**DESCRIPTION OF THE TASK**. A faithful copy of the entries is needed, one that leaves out the pictures.

══════════════════════════════

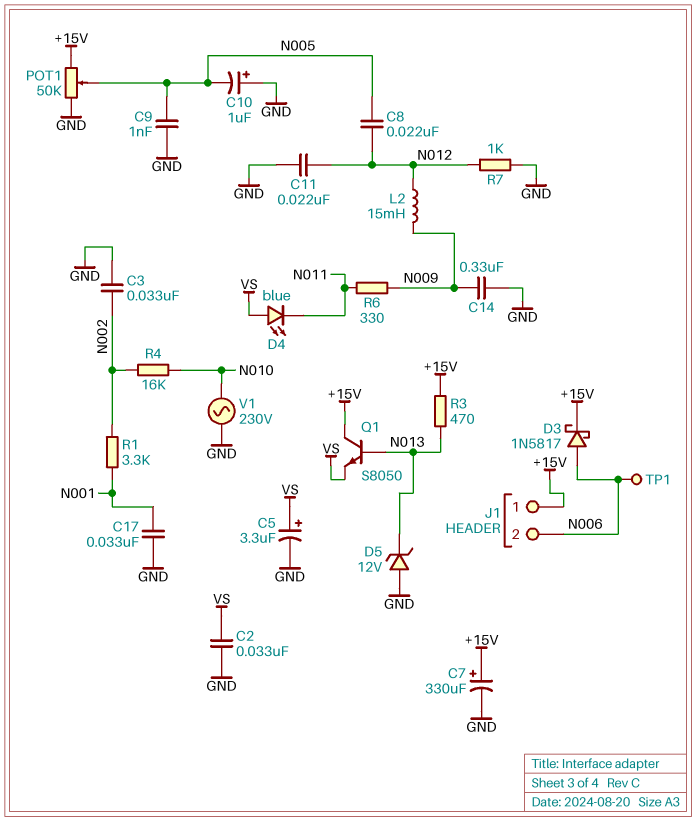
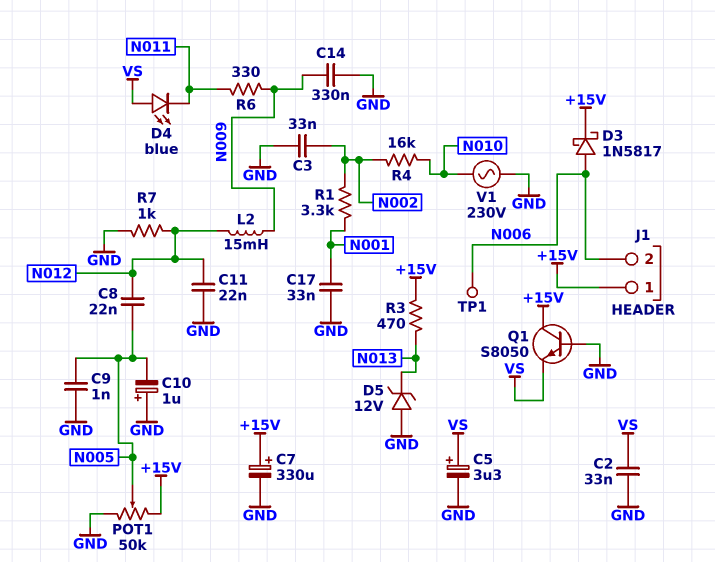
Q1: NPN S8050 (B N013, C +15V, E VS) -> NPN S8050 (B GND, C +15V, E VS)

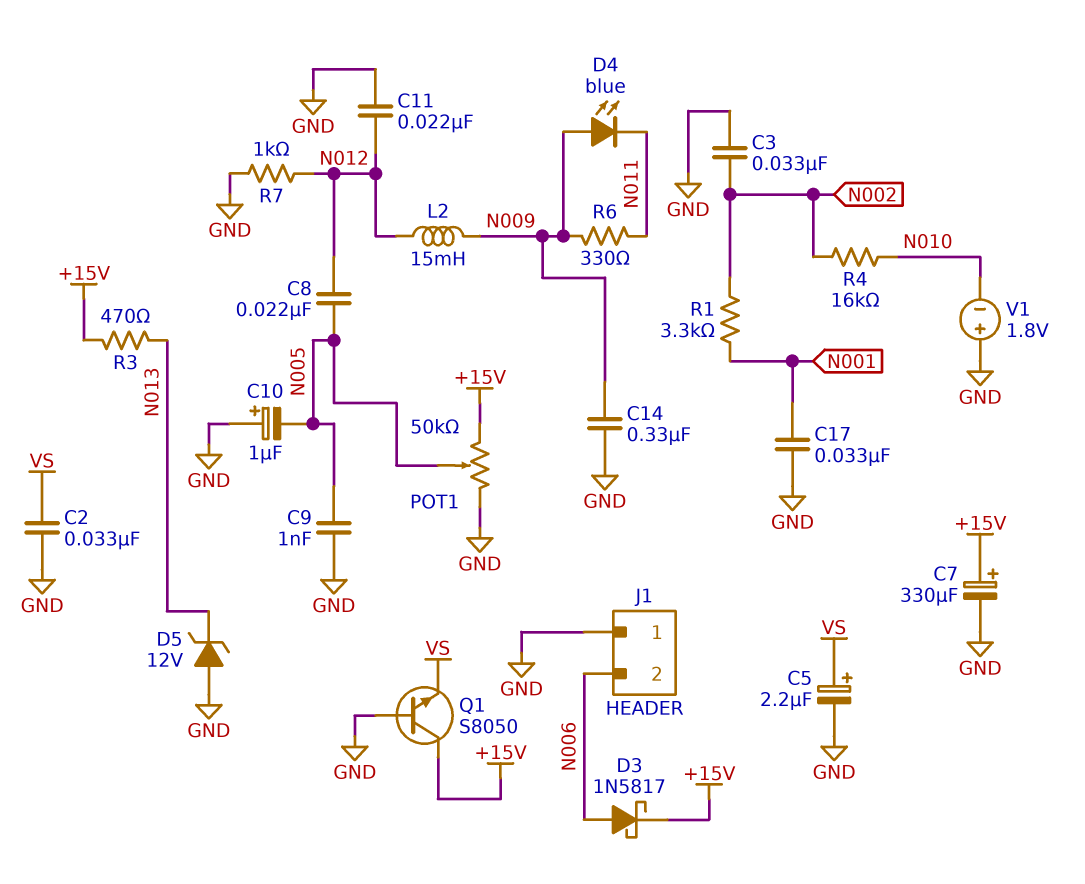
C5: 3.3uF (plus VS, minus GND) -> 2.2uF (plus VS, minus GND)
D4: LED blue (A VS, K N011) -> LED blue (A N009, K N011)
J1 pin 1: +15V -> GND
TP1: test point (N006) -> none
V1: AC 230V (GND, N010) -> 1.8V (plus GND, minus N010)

══════════════════════════════

**REPLY**.
Q1: NPN S8050 (B N013, C +15V, E VS) -> NPN S8050 (B GND, C +15V, E VS)

C5: 3.3uF (plus VS, minus GND) -> 2.2uF (plus VS, minus GND)
D4: LED blue (A VS, K N011) -> LED blue (A N009, K N011)
J1 pin 1: +15V -> GND
TP1: test point (N006) -> none
V1: AC 230V (GND, N010) -> 1.8V (plus GND, minus N010)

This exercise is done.